Look through the entries below. Report each line that has the word "degrees" in it.

▼

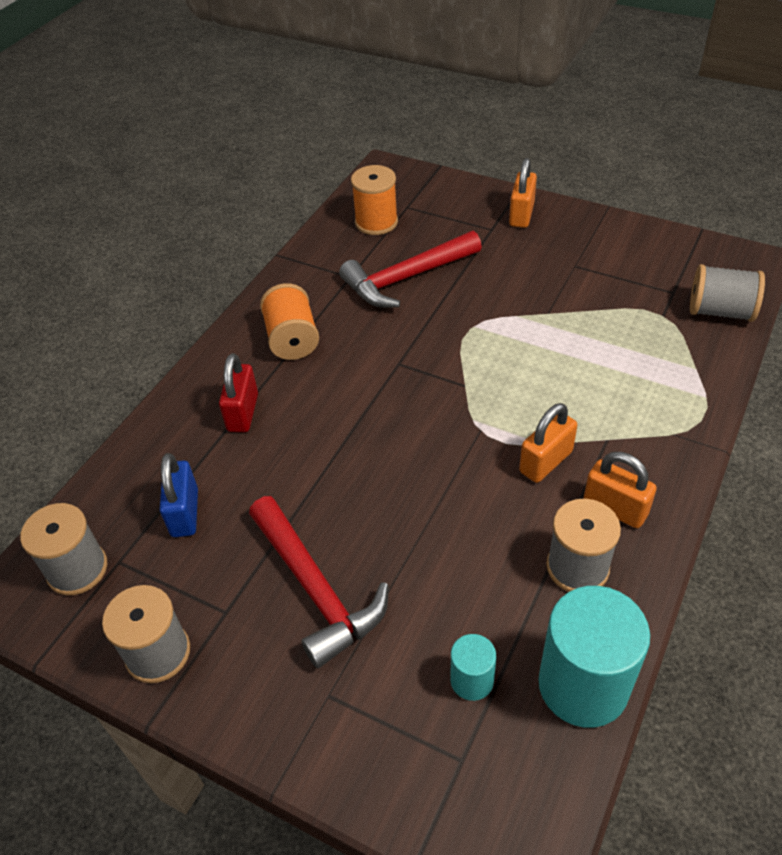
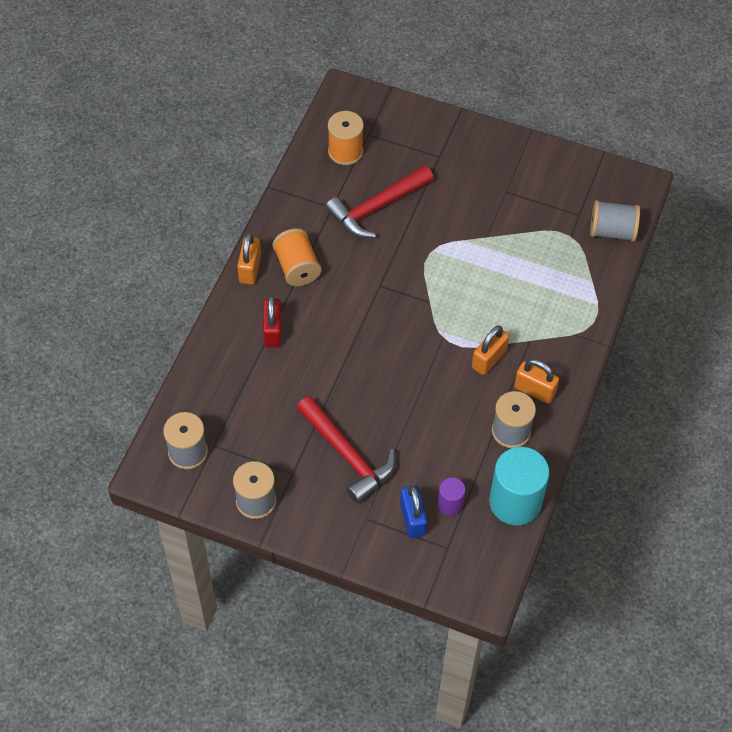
camera: 10 degrees left, 10 degrees up
(185, 513) = (249, 409): blue padlock -> blue padlock (412, 519)
(472, 680) = (450, 504): turquoise cylinder -> purple cylinder
(521, 215) = (462, 141): orange padlock -> orange padlock (250, 269)

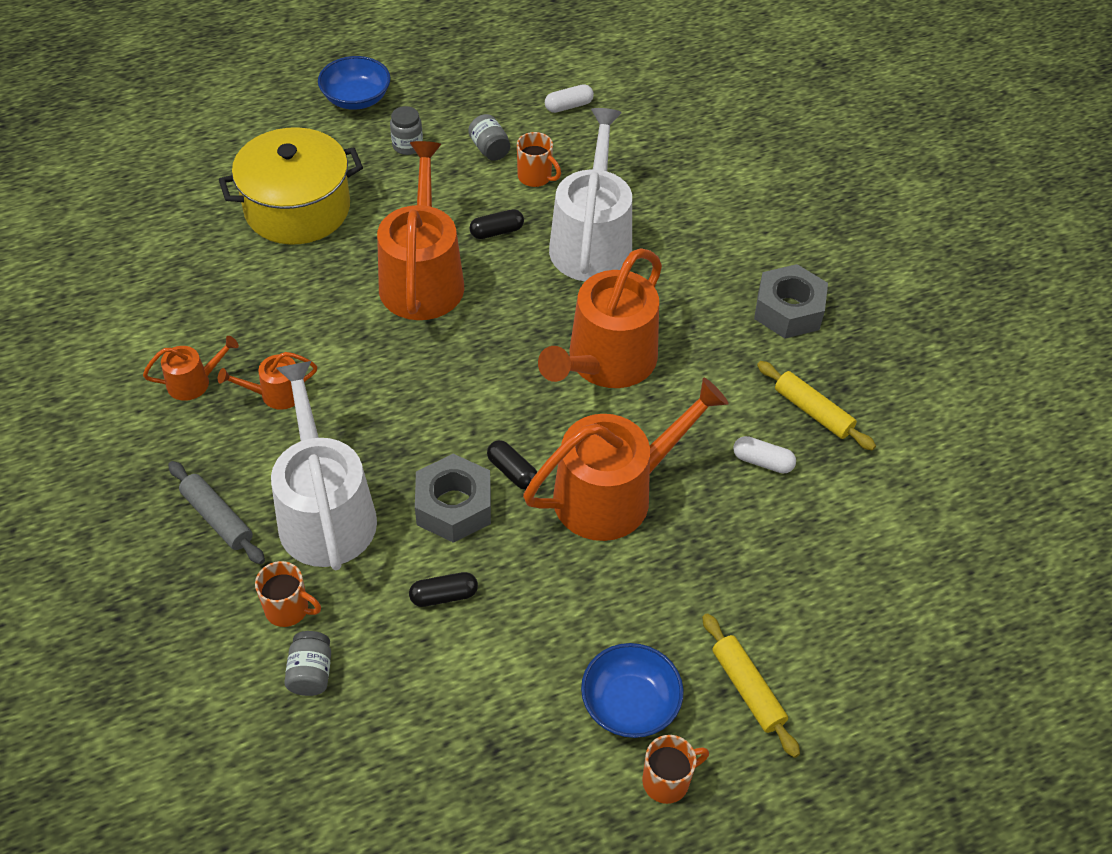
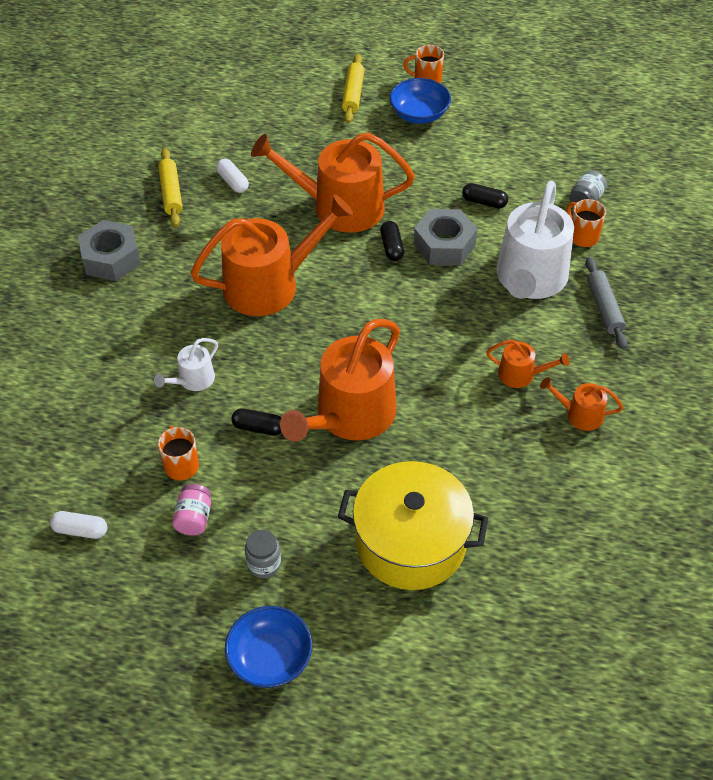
camera: 145 degrees left, 0 degrees up
(489, 149) = (194, 518): grey jar -> pink jar
(591, 242) = (193, 380): white watering can -> white watering can, size x0.46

▲

• Output for this task:
camera: 10 degrees left, 10 degrees up
camera: 145 degrees left, 0 degrees up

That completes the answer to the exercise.